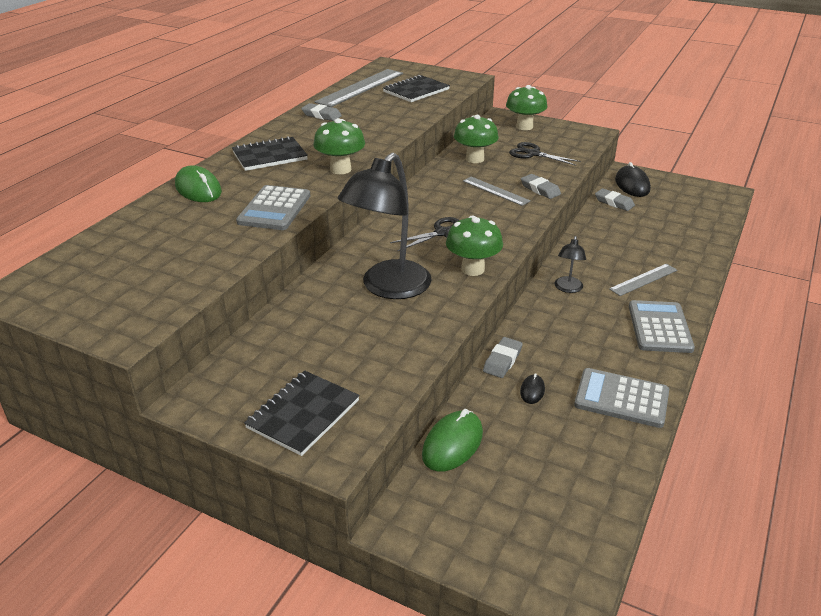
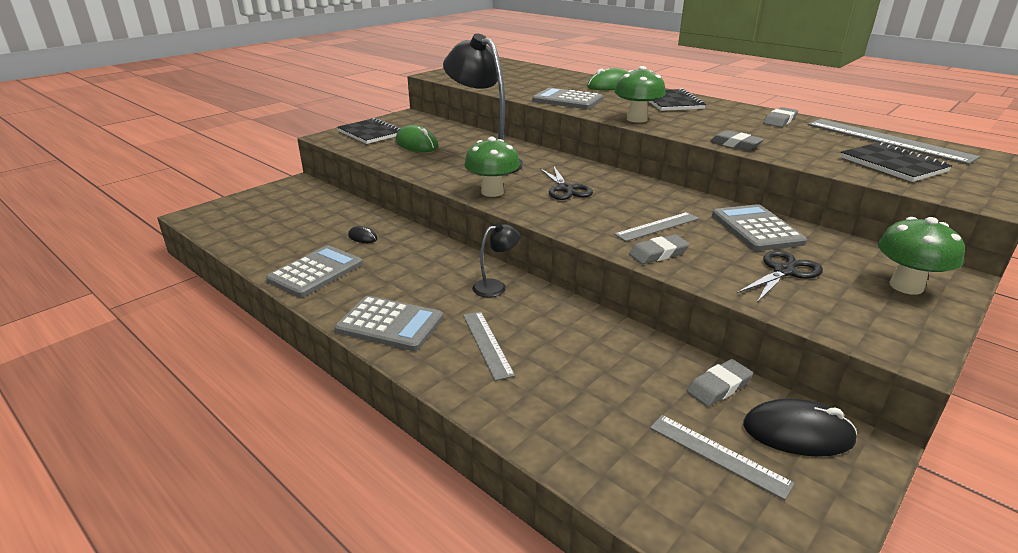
camera: 105 degrees right, 5 degrees down
(452, 444) = (340, 203): green mouse -> green mouse (416, 144)
(474, 159) = (756, 229): green mushroom -> grey calculator
(502, 360) = (408, 233): grey eraser -> grey eraser (735, 144)
(567, 288) = (495, 286): black lamp -> black lamp turned 120 degrees clockwise
(667, 203) = (718, 455): none -> grey ruler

## Problem
If an entry holds a picture, leave that picture out, and transcribe the rest of the listing above exactly.

## Solution
camera: 105 degrees right, 5 degrees down
(452, 444) = (340, 203): green mouse -> green mouse (416, 144)
(474, 159) = (756, 229): green mushroom -> grey calculator
(502, 360) = (408, 233): grey eraser -> grey eraser (735, 144)
(567, 288) = (495, 286): black lamp -> black lamp turned 120 degrees clockwise
(667, 203) = (718, 455): none -> grey ruler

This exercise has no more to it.